• **Action item**
Give back exactly the lines of the data below, starting with the line that has "DIGITS1 pin DIO: D13 -> D9" and going on through the line that has "RFID pin SS: A3 -> D3".

• **Data**
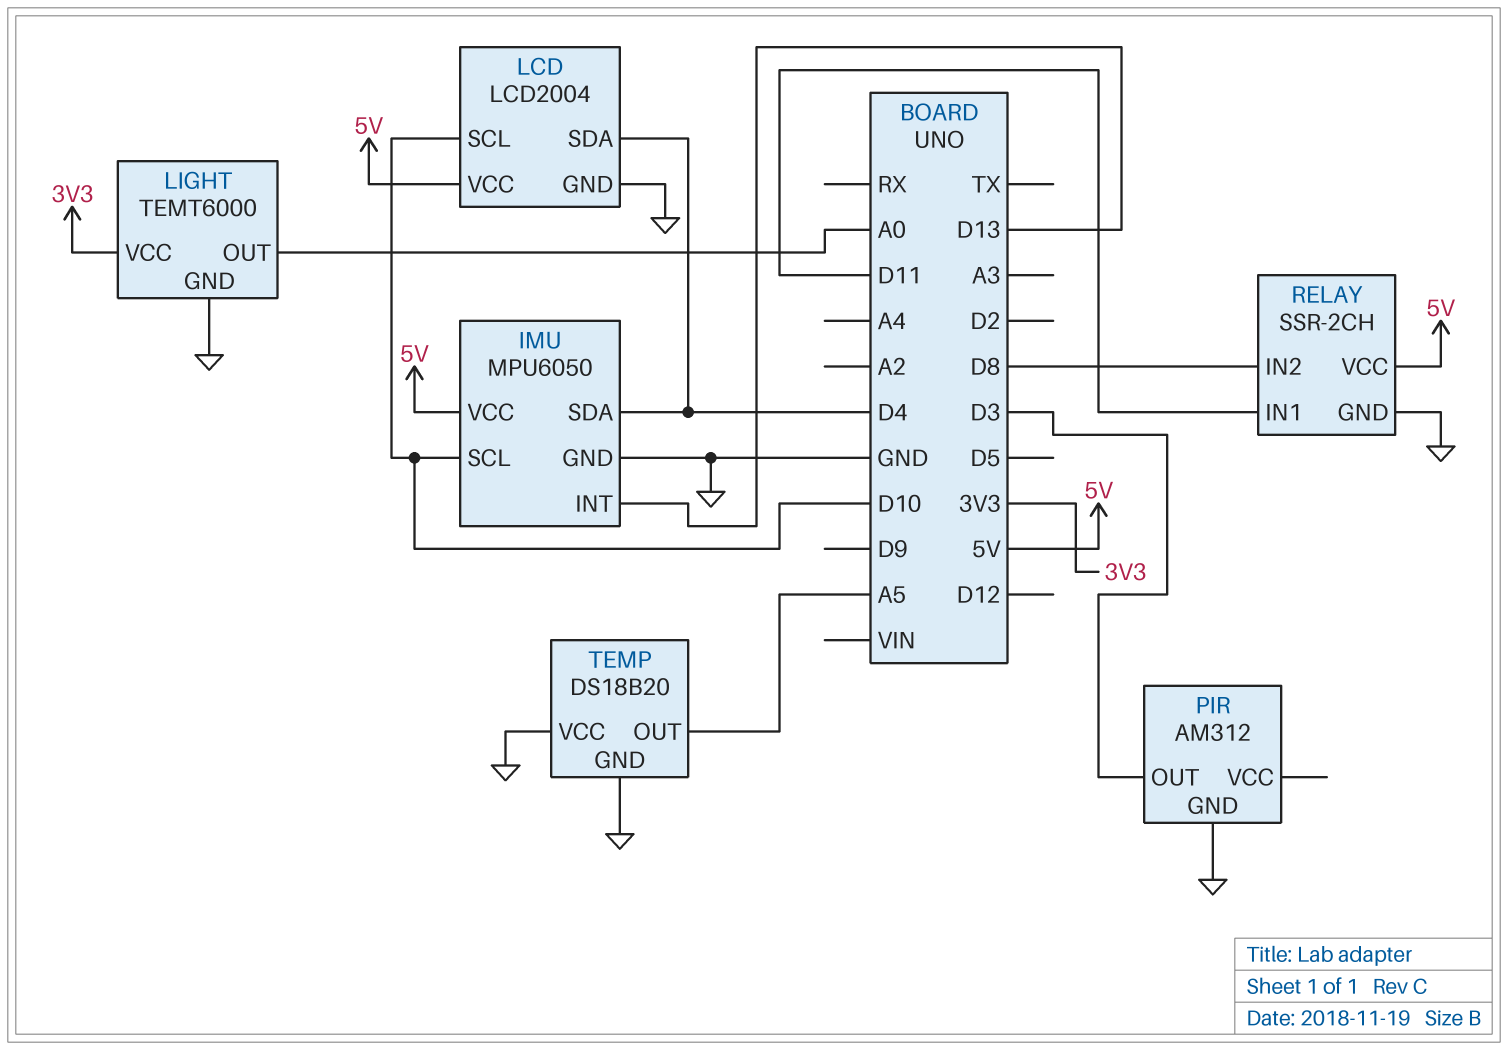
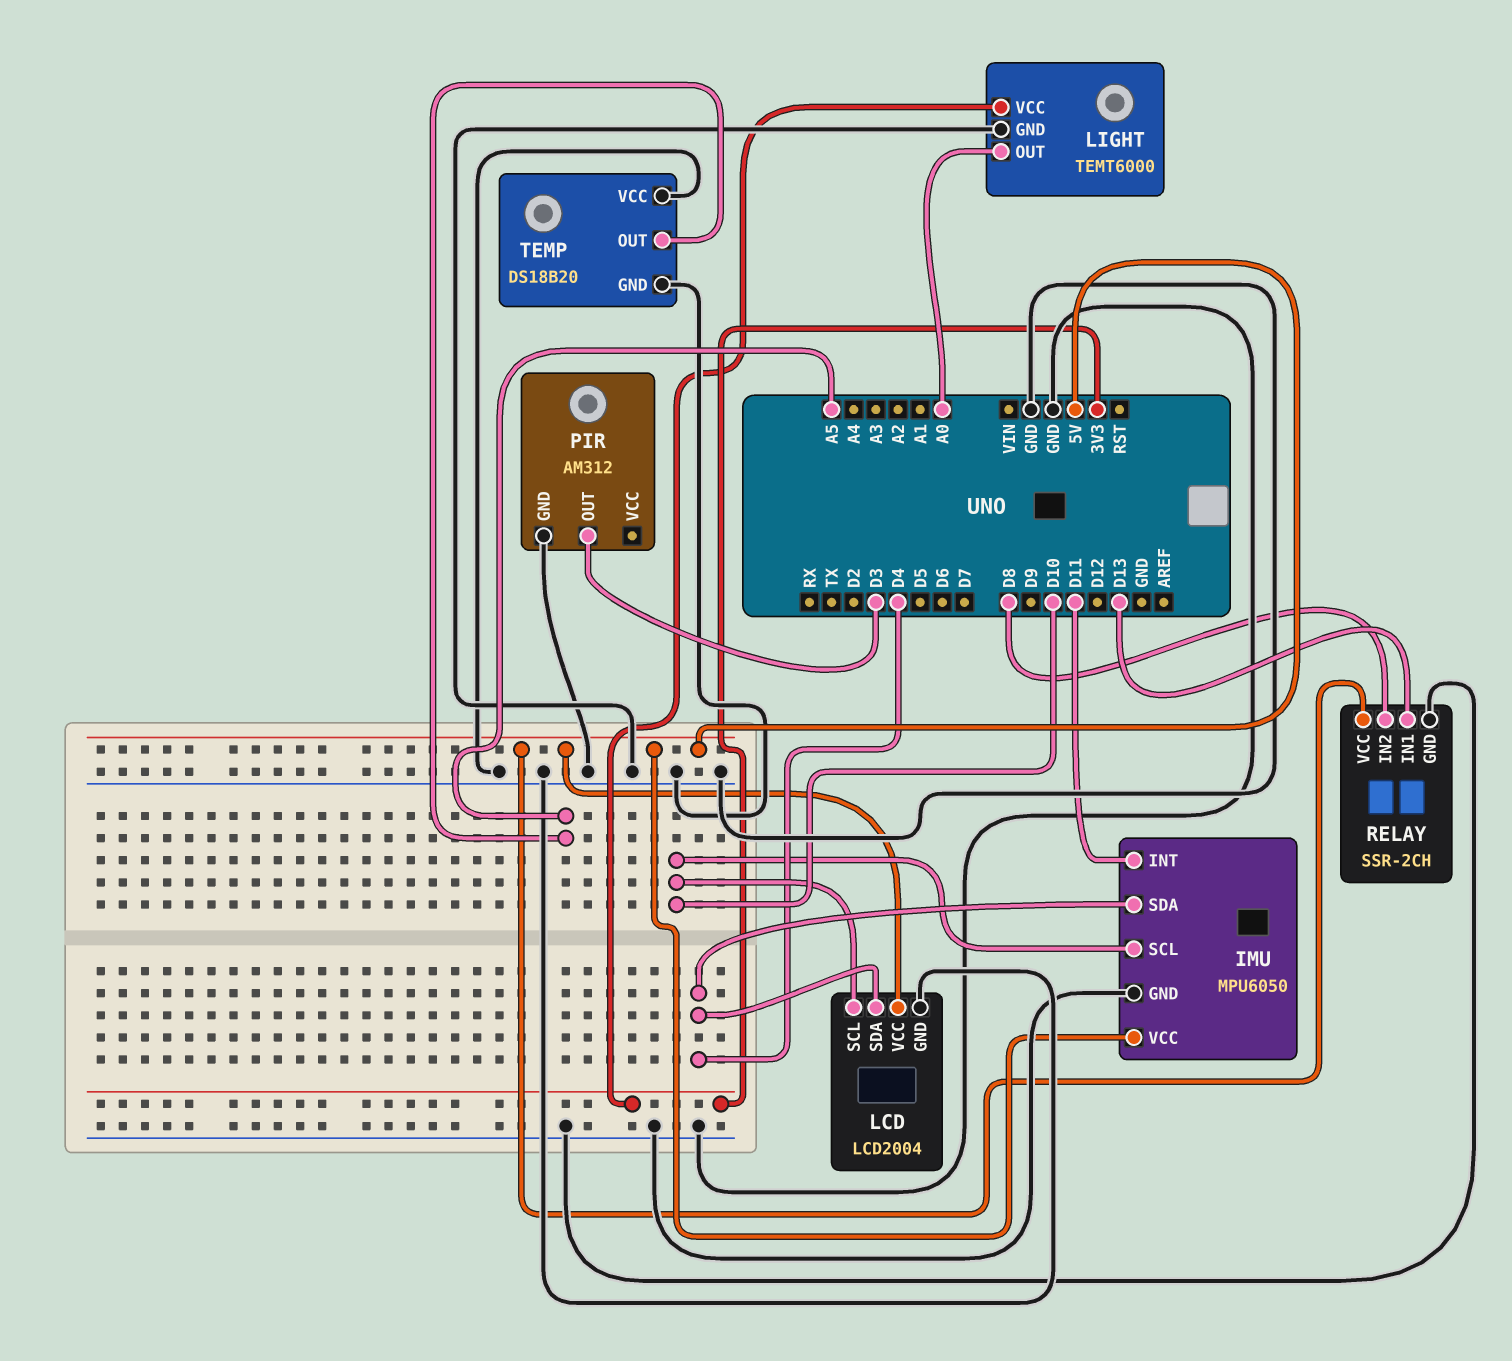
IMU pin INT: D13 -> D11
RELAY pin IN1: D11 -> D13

==

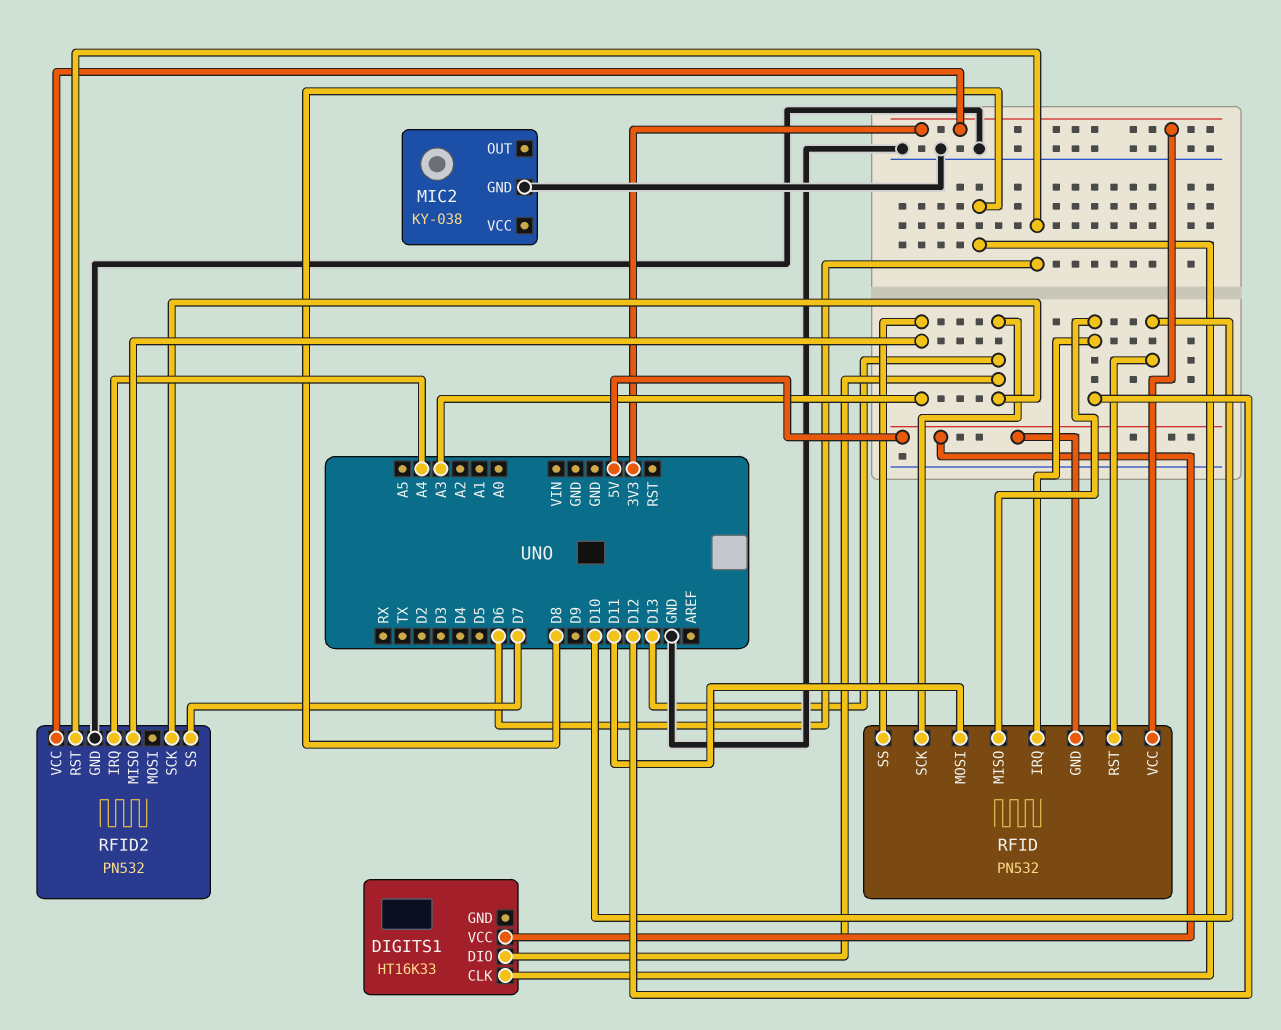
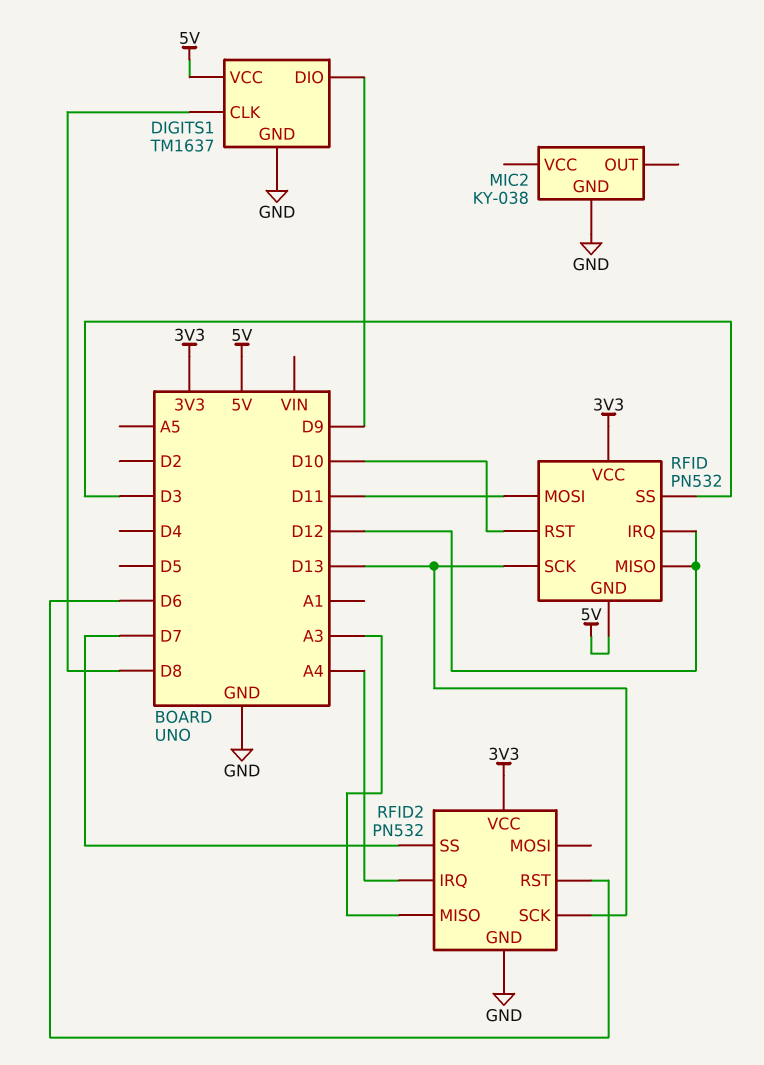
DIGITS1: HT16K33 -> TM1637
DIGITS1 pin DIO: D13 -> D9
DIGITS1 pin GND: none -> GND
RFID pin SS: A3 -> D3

• **Result of the task**
DIGITS1 pin DIO: D13 -> D9
DIGITS1 pin GND: none -> GND
RFID pin SS: A3 -> D3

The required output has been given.